ENTRIES SHOWN:
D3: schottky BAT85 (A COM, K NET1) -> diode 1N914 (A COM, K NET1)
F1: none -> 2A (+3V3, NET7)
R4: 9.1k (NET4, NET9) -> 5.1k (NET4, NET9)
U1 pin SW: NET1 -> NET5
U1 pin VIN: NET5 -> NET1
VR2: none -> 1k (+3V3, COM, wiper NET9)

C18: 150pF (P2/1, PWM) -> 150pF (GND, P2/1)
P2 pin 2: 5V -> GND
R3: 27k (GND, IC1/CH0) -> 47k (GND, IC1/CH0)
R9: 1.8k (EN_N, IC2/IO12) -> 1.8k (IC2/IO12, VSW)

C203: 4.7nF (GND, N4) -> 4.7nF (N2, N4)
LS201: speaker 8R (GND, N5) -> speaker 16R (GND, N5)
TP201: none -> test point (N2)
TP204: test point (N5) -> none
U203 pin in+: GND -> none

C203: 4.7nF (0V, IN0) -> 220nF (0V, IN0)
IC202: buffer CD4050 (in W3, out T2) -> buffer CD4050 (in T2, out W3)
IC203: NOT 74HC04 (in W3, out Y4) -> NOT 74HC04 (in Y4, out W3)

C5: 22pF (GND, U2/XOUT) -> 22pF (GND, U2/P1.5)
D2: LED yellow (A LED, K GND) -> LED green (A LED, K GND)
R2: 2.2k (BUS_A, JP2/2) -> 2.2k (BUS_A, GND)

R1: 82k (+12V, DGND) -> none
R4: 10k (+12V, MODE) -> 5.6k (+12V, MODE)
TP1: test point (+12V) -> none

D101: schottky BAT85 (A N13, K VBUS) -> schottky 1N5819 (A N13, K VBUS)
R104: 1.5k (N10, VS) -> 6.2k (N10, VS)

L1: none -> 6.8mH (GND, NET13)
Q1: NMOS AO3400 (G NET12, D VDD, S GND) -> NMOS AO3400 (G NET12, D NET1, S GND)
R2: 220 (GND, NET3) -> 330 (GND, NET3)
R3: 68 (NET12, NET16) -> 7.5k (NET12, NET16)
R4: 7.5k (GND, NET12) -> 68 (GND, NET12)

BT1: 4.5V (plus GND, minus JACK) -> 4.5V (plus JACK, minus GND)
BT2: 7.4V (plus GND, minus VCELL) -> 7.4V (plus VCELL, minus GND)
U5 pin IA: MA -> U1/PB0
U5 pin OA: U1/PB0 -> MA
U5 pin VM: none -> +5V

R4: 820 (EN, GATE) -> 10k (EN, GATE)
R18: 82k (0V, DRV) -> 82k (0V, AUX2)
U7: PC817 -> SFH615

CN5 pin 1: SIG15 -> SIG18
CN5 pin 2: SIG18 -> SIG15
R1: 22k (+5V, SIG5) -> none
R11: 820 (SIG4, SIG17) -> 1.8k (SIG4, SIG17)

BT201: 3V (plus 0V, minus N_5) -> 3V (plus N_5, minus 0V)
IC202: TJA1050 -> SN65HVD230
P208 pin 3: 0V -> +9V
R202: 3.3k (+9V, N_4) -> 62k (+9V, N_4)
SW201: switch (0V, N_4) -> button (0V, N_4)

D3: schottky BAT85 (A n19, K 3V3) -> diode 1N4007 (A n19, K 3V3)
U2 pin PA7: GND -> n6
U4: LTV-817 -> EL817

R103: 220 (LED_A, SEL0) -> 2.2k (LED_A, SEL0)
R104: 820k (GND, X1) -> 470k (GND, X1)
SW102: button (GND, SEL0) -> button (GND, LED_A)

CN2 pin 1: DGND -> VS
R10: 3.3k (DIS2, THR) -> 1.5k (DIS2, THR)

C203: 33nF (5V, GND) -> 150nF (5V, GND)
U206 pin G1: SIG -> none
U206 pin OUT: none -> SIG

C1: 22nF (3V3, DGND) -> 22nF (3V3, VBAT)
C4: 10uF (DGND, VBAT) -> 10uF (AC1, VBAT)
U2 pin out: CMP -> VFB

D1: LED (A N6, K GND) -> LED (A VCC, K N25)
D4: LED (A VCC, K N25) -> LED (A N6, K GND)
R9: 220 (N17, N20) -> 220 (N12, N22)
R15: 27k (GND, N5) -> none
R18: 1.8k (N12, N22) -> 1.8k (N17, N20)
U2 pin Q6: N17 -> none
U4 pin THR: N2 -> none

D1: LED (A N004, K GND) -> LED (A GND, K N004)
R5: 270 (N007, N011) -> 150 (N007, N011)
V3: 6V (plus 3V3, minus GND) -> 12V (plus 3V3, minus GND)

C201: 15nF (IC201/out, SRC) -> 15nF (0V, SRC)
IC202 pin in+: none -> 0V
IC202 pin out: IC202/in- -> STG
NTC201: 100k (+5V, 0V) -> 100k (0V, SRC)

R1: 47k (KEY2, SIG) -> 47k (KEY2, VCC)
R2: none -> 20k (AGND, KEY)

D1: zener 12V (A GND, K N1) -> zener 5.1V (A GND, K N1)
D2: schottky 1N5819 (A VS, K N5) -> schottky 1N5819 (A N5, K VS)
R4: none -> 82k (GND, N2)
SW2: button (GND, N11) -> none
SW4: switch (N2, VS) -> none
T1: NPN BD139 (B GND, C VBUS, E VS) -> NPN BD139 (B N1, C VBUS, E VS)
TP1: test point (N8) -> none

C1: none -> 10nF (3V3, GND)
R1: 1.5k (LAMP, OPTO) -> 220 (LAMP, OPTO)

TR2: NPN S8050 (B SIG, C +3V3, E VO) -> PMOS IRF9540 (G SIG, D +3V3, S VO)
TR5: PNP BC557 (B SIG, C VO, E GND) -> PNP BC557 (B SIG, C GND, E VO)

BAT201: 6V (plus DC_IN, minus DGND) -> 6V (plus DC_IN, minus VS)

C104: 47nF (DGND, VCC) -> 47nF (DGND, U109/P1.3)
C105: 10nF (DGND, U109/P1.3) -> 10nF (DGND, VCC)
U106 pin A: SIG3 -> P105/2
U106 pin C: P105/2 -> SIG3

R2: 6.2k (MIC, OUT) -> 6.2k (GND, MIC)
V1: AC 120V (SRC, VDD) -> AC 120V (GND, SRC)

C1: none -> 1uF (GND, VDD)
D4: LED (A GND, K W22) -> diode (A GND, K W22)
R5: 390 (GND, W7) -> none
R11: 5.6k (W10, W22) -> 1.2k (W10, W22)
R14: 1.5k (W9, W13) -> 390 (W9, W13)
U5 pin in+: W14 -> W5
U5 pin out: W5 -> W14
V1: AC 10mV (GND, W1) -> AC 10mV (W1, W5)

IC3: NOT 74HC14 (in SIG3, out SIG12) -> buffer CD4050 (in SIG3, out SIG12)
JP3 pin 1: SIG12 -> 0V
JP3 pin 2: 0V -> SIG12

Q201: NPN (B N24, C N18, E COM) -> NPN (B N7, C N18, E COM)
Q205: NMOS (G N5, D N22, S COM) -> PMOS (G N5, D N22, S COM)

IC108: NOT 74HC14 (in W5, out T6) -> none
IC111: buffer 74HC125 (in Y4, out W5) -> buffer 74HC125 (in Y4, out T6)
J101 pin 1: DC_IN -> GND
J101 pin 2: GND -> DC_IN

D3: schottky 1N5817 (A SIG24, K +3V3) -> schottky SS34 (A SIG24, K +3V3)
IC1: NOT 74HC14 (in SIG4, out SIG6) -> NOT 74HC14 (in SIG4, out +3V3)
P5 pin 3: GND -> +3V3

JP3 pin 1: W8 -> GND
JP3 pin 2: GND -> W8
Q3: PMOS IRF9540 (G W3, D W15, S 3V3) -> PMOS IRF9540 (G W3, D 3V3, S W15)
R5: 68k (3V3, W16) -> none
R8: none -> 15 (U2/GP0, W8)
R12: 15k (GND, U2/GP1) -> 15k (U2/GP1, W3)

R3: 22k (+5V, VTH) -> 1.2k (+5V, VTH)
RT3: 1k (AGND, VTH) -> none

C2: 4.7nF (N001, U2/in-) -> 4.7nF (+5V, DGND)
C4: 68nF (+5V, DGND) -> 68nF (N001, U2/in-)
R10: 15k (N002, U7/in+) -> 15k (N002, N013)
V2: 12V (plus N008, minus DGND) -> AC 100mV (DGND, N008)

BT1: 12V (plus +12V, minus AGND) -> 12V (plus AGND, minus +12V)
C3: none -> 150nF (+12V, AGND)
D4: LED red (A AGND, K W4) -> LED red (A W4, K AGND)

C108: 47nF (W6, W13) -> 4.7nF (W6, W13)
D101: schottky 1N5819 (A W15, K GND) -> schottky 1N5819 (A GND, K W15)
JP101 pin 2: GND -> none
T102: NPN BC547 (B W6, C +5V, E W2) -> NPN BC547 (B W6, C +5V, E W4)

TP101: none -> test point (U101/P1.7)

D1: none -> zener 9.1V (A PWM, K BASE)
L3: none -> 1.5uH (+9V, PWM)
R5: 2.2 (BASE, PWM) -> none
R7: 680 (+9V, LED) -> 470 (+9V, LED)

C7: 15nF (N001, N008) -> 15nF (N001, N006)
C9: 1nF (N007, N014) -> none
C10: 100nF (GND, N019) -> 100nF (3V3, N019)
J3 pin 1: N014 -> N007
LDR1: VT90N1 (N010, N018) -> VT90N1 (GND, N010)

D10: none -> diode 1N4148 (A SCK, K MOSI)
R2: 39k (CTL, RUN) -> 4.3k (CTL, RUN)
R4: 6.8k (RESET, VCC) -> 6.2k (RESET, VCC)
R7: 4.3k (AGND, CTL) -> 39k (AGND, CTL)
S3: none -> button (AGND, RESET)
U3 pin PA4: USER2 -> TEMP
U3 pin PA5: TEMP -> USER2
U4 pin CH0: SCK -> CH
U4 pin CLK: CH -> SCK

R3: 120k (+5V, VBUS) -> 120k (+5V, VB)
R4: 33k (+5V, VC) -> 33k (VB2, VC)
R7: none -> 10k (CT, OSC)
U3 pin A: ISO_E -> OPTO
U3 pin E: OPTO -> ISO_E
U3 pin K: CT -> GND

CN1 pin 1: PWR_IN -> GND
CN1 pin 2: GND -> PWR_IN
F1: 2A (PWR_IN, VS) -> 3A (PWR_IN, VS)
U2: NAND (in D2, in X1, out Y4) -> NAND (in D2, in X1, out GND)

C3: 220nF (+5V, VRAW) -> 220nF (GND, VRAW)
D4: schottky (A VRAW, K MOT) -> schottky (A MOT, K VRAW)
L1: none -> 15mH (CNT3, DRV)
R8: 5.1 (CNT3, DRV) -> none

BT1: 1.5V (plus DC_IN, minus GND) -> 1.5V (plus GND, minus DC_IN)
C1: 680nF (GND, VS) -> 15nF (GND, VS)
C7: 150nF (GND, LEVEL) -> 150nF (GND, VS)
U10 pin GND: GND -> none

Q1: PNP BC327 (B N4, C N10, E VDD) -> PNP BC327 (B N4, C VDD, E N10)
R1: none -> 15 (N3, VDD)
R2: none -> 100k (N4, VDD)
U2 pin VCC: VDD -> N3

WHAT TO WORK ON:
Give only a number, the count of lines above that include the string "plus".

ANSWER SECTION:
8